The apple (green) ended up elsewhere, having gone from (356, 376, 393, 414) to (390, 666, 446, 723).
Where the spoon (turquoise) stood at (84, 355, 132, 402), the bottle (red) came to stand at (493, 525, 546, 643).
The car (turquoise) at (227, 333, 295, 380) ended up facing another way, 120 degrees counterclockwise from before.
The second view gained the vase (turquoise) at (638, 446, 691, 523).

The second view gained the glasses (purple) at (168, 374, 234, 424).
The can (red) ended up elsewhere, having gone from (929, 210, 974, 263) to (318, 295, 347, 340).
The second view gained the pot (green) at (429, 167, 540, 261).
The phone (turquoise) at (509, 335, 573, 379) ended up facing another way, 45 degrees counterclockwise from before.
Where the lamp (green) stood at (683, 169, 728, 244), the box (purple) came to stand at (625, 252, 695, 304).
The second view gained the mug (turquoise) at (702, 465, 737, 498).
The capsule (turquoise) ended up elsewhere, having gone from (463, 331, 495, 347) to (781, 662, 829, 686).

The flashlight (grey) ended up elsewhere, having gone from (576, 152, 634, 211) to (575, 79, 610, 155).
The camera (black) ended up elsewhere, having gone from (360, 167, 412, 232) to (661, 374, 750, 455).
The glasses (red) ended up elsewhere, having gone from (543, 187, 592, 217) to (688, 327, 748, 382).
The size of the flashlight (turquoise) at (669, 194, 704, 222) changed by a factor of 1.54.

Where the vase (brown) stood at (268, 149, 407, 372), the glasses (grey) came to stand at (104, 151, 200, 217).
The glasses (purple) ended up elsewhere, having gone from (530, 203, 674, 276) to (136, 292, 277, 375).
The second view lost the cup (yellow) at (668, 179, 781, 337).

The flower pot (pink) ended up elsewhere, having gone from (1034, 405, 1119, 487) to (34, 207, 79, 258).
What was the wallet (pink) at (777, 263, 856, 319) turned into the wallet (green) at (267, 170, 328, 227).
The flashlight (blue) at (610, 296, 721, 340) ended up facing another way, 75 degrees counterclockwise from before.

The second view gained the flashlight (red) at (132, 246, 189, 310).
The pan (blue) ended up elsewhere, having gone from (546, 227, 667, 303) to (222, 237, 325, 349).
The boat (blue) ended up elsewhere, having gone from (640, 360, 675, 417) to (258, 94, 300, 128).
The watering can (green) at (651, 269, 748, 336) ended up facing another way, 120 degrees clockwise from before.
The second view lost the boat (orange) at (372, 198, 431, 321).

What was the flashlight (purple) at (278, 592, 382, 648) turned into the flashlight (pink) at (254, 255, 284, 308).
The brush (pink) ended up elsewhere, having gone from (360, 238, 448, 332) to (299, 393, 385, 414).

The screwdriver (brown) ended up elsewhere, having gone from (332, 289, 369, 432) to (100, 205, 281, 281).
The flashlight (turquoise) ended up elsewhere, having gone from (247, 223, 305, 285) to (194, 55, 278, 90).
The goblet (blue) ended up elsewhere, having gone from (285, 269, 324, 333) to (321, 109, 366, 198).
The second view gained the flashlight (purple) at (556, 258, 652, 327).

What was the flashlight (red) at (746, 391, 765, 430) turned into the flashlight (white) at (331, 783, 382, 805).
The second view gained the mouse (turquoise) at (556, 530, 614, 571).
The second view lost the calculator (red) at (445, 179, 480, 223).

=====

- YOUR ASSIGNMENT:
Starting with the first line of the listing above and ending with the line that holds "The car (turquoise)", return those lines exactly as written, both included.

- RESPONSE TO THE TASK:
The apple (green) ended up elsewhere, having gone from (356, 376, 393, 414) to (390, 666, 446, 723).
Where the spoon (turquoise) stood at (84, 355, 132, 402), the bottle (red) came to stand at (493, 525, 546, 643).
The car (turquoise) at (227, 333, 295, 380) ended up facing another way, 120 degrees counterclockwise from before.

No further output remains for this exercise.